▶ **DESCRIPTION OF THE TASK**
Return every line of the material below that has the string "context" in it.

* begin MATERIAL FOR THIS TASK *

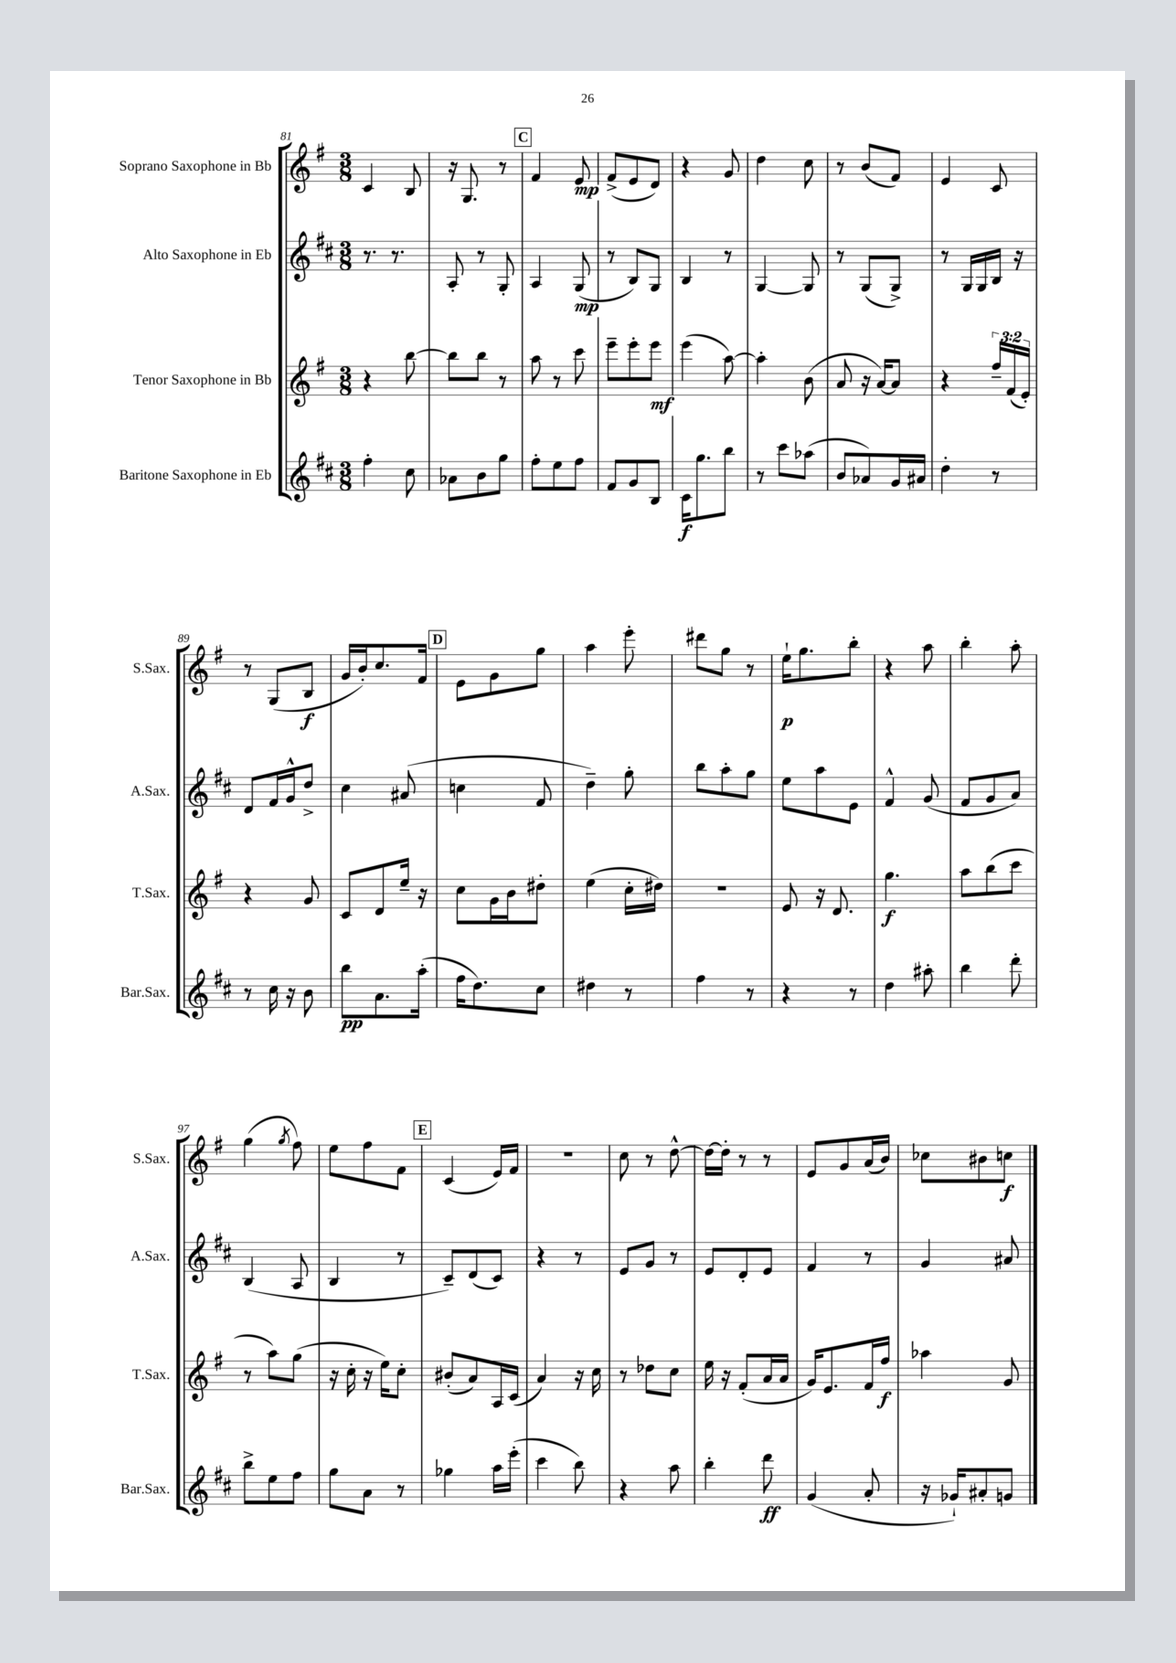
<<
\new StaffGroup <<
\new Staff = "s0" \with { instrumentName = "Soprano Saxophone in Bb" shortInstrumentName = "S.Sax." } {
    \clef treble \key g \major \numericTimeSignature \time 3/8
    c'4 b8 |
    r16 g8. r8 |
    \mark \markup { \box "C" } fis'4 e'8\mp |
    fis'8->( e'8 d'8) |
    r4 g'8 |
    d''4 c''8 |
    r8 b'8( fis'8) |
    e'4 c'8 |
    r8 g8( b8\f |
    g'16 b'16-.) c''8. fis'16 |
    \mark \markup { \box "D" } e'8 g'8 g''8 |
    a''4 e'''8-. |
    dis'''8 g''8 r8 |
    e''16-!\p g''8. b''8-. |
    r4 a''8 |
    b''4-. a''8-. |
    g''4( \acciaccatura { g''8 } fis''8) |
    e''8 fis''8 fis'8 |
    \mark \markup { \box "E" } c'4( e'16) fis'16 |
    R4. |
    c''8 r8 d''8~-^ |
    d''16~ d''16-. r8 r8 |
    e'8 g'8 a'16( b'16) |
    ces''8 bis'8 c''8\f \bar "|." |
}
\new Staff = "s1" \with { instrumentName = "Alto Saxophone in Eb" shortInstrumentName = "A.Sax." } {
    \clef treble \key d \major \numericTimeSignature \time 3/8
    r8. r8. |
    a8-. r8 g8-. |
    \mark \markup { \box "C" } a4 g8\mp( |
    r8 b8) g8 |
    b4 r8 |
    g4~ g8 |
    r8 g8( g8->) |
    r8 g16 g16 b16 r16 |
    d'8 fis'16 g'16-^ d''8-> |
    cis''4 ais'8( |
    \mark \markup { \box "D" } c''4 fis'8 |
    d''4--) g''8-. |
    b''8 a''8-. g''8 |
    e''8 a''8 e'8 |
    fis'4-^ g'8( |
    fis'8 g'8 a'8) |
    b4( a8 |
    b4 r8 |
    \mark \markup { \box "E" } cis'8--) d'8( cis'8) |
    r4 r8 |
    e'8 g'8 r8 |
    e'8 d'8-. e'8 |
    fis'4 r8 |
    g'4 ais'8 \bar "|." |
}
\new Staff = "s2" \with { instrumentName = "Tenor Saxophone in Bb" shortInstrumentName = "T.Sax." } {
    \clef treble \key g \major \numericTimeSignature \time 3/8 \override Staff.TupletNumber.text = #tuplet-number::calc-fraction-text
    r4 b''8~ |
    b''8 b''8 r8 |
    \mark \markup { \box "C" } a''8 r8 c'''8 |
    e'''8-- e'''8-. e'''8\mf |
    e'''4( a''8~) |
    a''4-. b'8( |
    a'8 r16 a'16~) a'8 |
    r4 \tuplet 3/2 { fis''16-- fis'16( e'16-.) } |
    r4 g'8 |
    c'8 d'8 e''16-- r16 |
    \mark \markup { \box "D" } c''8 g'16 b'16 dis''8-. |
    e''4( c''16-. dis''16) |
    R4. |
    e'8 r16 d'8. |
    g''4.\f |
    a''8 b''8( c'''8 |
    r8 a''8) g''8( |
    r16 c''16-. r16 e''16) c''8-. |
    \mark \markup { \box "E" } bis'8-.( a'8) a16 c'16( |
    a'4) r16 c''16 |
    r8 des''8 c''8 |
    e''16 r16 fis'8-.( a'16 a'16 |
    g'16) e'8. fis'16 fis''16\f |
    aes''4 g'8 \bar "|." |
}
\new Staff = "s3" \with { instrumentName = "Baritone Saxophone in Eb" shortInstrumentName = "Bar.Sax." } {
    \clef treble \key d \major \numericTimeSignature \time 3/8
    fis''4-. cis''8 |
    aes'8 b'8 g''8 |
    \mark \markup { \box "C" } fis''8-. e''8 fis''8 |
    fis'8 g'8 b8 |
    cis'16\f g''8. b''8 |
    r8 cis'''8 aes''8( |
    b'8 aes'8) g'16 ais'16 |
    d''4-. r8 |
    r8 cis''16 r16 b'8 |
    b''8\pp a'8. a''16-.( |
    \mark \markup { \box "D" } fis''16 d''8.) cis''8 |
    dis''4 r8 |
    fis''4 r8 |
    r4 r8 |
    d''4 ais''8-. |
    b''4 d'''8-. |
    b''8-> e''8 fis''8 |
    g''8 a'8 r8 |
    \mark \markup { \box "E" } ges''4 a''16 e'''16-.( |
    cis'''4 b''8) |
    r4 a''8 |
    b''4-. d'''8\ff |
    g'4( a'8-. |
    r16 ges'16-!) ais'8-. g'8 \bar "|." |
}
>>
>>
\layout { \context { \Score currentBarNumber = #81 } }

* end MATERIAL FOR THIS TASK *
* begin MATERIAL FOR THIS TASK *

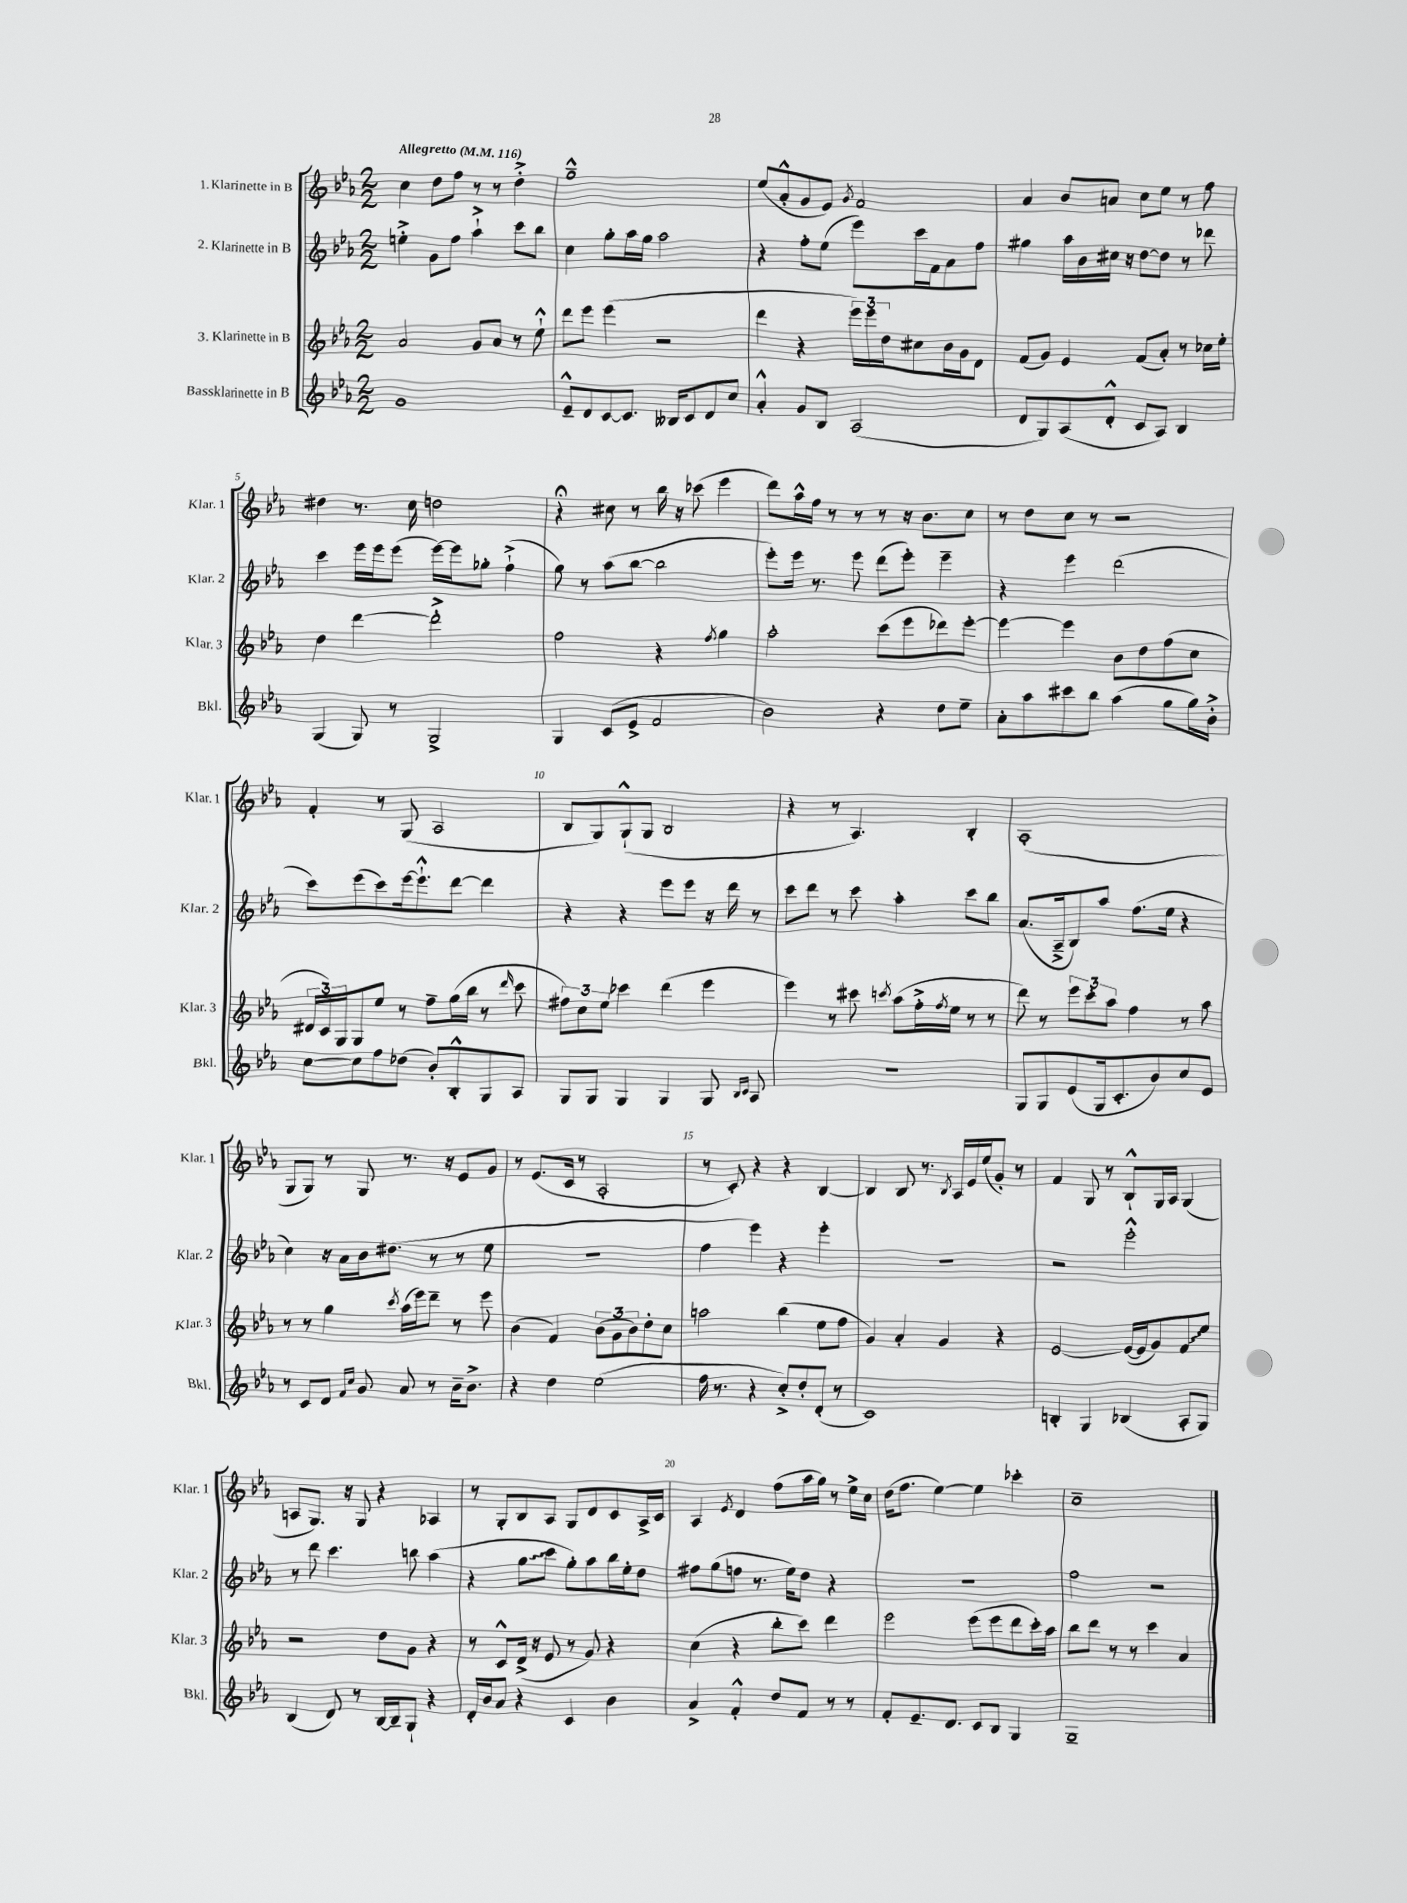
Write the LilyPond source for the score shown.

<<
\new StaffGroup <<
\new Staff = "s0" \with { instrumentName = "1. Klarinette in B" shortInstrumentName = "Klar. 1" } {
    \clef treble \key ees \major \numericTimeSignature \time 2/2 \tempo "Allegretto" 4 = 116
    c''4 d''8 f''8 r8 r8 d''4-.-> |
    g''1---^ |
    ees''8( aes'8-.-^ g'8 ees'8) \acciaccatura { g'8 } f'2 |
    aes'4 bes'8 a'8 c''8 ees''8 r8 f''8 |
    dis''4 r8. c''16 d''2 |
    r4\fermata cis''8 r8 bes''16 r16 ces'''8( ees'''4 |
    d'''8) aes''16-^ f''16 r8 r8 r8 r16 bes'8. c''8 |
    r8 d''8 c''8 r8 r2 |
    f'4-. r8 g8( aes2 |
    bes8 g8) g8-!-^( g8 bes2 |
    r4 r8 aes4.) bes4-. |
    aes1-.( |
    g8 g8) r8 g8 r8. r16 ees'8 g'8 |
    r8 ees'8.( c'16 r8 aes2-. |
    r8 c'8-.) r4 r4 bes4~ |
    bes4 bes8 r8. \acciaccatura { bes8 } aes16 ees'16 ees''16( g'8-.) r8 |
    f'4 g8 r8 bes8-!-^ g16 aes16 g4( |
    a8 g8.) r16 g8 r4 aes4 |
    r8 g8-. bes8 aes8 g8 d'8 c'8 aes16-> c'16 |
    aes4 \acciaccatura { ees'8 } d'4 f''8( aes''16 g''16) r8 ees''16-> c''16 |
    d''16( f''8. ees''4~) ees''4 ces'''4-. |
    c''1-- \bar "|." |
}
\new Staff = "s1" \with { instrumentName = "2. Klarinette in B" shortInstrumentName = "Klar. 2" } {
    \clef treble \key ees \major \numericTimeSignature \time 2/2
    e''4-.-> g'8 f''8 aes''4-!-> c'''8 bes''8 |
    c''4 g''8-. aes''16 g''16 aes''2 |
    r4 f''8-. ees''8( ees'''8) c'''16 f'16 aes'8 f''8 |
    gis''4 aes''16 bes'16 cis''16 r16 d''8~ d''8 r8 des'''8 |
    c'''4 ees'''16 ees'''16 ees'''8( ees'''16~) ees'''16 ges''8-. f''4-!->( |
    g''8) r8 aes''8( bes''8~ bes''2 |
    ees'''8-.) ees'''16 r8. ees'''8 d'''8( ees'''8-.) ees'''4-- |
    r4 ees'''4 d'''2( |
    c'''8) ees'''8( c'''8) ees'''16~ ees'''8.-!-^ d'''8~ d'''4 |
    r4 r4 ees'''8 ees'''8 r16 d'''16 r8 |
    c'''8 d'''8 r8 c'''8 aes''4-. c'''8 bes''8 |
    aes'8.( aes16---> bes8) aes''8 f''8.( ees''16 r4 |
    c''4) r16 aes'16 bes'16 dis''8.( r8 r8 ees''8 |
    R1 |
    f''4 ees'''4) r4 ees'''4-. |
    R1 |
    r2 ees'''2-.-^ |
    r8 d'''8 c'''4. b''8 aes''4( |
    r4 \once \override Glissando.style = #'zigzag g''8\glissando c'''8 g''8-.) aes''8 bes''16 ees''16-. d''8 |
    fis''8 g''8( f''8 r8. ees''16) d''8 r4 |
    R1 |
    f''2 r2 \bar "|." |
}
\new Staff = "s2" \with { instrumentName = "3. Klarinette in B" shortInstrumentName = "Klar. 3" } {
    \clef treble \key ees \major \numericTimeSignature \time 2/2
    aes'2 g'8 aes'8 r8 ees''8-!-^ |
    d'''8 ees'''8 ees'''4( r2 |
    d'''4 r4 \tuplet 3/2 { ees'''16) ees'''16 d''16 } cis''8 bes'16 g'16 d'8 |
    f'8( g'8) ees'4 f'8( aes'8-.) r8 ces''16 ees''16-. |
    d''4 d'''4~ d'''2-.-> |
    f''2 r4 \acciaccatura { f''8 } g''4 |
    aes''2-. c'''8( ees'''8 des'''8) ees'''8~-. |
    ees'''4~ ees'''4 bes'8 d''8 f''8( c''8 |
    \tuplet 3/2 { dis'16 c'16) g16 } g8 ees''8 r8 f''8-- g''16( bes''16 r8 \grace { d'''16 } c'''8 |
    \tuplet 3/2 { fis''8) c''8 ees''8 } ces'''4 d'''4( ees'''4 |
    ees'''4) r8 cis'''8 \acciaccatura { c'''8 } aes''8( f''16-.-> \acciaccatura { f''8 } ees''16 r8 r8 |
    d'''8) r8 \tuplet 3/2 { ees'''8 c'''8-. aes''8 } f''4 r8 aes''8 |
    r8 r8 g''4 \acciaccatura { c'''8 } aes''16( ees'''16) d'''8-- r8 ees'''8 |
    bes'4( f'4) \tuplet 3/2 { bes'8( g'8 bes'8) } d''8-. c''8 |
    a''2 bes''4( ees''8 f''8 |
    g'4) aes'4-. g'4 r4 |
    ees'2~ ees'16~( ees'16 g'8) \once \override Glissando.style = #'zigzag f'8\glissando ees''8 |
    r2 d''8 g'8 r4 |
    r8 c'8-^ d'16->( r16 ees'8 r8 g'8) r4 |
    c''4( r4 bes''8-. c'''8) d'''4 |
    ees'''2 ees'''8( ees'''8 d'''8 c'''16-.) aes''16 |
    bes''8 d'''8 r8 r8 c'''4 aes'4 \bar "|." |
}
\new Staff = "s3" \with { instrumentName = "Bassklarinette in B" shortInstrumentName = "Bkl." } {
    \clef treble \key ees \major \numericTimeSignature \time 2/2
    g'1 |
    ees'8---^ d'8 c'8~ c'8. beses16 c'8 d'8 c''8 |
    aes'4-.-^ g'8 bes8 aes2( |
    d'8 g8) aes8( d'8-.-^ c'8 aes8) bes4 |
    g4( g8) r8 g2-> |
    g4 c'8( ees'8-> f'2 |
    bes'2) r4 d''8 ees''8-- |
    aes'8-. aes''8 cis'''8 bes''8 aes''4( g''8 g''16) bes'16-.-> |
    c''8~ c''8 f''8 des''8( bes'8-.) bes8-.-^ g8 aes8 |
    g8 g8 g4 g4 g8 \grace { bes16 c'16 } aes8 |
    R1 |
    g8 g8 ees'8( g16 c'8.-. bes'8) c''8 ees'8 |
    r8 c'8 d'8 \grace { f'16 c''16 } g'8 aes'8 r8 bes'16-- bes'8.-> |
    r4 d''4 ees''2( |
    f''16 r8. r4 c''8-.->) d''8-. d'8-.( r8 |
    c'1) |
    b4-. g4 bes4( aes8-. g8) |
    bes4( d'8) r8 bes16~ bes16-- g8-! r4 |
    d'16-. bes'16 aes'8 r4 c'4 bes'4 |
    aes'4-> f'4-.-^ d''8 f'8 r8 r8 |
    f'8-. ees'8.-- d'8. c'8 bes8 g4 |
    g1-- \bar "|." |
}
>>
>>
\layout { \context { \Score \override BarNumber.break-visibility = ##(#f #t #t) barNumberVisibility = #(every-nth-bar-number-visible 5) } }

* end MATERIAL FOR THIS TASK *

▶ **SOLUTION FOR THIS TASK**
\layout { \context { \Score currentBarNumber = #81 } }
\layout { \context { \Score \override BarNumber.break-visibility = ##(#f #t #t) barNumberVisibility = #(every-nth-bar-number-visible 5) } }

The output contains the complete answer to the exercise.